[Stored entries]
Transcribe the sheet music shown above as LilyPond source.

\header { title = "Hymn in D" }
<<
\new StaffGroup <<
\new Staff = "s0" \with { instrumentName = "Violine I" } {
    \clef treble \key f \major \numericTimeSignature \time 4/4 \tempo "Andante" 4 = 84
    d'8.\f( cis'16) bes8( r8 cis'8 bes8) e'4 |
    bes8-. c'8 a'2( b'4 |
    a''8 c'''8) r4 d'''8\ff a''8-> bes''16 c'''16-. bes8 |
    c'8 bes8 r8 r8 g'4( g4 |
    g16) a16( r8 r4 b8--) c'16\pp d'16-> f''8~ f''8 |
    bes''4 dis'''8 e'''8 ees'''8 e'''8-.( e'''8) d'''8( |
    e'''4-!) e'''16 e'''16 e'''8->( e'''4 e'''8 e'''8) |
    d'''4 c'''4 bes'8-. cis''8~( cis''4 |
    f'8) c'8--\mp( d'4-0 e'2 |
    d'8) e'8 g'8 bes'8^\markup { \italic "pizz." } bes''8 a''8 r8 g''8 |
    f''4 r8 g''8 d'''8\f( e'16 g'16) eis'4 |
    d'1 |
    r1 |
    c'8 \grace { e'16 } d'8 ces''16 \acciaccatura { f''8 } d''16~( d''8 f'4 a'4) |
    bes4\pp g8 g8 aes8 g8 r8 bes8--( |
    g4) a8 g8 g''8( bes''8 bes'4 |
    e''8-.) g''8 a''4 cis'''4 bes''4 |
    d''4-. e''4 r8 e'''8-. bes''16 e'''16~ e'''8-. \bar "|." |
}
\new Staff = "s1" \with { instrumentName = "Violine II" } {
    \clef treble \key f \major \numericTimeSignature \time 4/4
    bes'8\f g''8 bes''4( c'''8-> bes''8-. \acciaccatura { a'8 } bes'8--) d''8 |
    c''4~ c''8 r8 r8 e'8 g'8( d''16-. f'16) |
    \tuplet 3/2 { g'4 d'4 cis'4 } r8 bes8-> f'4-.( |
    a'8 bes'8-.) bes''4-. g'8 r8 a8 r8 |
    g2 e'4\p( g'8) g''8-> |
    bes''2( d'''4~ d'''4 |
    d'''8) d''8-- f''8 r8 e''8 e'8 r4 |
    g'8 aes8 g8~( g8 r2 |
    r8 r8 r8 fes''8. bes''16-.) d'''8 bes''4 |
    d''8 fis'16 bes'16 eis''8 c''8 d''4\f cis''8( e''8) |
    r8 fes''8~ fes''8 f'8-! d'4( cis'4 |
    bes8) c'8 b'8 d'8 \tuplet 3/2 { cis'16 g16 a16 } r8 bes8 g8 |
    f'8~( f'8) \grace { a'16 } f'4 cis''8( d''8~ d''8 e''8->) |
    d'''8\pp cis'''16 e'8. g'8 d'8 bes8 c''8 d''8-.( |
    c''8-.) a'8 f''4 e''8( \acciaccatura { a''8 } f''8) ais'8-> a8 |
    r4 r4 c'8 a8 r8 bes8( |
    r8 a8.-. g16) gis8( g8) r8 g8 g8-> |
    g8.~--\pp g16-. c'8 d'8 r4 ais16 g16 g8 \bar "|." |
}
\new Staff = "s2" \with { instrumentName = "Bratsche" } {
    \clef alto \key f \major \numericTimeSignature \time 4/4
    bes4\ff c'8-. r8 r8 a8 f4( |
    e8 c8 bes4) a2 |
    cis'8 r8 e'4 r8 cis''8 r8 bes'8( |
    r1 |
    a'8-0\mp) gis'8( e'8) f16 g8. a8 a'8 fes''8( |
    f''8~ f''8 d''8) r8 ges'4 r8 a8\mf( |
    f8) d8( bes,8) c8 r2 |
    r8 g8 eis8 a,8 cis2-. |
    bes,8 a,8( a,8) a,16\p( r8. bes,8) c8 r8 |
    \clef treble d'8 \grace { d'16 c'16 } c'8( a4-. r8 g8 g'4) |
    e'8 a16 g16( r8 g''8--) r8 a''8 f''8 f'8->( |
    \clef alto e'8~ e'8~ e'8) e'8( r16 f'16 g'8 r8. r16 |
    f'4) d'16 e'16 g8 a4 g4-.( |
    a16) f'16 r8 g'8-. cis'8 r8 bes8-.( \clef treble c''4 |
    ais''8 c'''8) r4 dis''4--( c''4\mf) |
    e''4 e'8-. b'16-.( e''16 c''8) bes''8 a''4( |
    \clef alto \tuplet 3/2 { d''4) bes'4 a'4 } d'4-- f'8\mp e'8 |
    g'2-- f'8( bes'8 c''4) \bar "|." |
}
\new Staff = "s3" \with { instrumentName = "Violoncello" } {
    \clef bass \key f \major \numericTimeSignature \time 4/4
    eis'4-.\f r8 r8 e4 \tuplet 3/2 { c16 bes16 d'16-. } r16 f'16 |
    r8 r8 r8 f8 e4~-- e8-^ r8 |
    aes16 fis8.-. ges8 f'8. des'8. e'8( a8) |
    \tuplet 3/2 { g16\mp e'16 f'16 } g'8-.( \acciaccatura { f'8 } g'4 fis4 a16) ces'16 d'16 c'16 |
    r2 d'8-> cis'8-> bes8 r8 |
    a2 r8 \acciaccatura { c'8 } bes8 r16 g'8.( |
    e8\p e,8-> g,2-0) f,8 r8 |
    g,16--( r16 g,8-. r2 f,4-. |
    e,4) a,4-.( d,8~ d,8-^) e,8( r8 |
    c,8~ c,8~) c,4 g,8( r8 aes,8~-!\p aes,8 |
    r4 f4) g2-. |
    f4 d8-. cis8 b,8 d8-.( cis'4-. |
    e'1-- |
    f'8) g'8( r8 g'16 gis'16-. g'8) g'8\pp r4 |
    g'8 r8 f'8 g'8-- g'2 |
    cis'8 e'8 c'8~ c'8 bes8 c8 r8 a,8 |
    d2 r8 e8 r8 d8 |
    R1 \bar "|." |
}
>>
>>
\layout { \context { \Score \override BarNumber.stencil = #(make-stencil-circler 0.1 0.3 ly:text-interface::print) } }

# Task directions:
Copy out every line of the items above that contains the string "with".

# Finished exercise:
\new Staff = "s0" \with { instrumentName = "Violine I" } {
\new Staff = "s1" \with { instrumentName = "Violine II" } {
\new Staff = "s2" \with { instrumentName = "Bratsche" } {
\new Staff = "s3" \with { instrumentName = "Violoncello" } {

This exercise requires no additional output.